Required work
In the entries that follow, the lines from the one with "turquoise bell [234,205,308,315]" through the one with "blue egg [642,170,675,201]" are the ones to write out, exactly and with both ends included. Nothing else should appear.

[Scene comparison data]
───
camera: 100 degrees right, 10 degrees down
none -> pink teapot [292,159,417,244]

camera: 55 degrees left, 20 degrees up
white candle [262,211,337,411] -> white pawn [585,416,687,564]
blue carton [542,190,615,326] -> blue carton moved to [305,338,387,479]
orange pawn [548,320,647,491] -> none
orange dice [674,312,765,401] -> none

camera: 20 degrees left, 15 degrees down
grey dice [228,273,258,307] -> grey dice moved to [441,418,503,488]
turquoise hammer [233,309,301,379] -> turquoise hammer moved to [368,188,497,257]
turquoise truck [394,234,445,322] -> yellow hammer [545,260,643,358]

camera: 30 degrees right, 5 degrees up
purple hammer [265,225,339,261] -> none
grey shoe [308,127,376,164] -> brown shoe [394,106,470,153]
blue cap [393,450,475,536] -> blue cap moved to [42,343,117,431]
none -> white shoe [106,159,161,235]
───
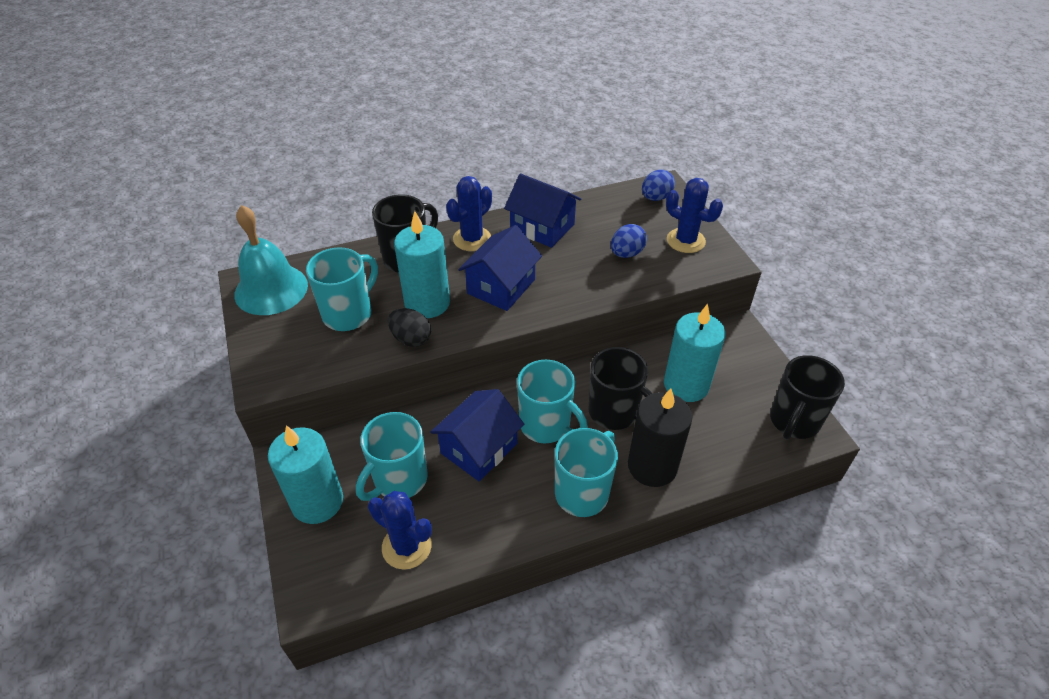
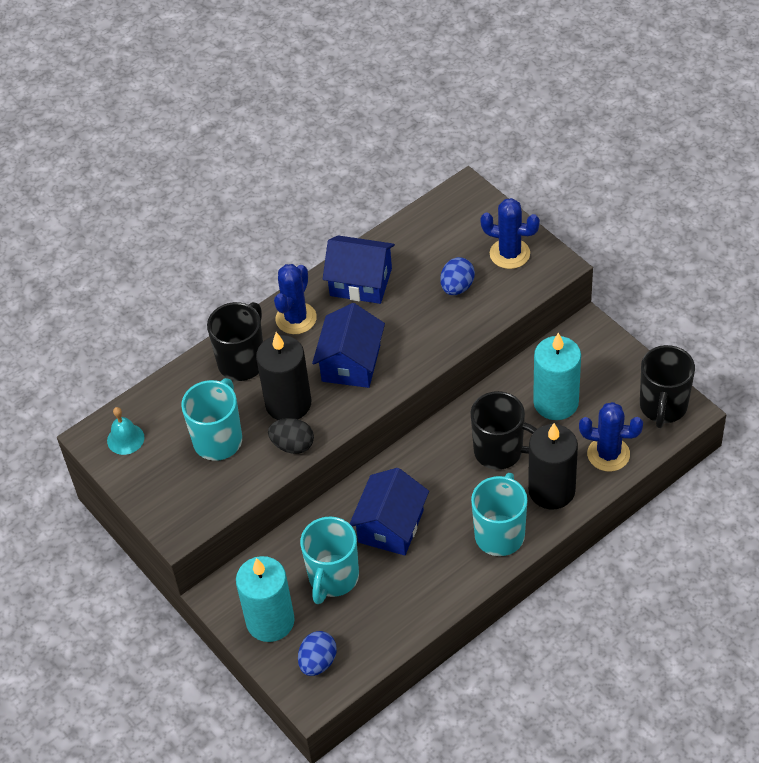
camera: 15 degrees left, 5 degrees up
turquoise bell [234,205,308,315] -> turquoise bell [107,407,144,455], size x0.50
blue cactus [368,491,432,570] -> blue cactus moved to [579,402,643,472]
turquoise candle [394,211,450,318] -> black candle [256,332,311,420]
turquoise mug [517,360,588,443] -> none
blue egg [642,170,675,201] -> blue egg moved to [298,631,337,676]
───
Result below
turquoise bell [234,205,308,315] -> turquoise bell [107,407,144,455], size x0.50
blue cactus [368,491,432,570] -> blue cactus moved to [579,402,643,472]
turquoise candle [394,211,450,318] -> black candle [256,332,311,420]
turquoise mug [517,360,588,443] -> none
blue egg [642,170,675,201] -> blue egg moved to [298,631,337,676]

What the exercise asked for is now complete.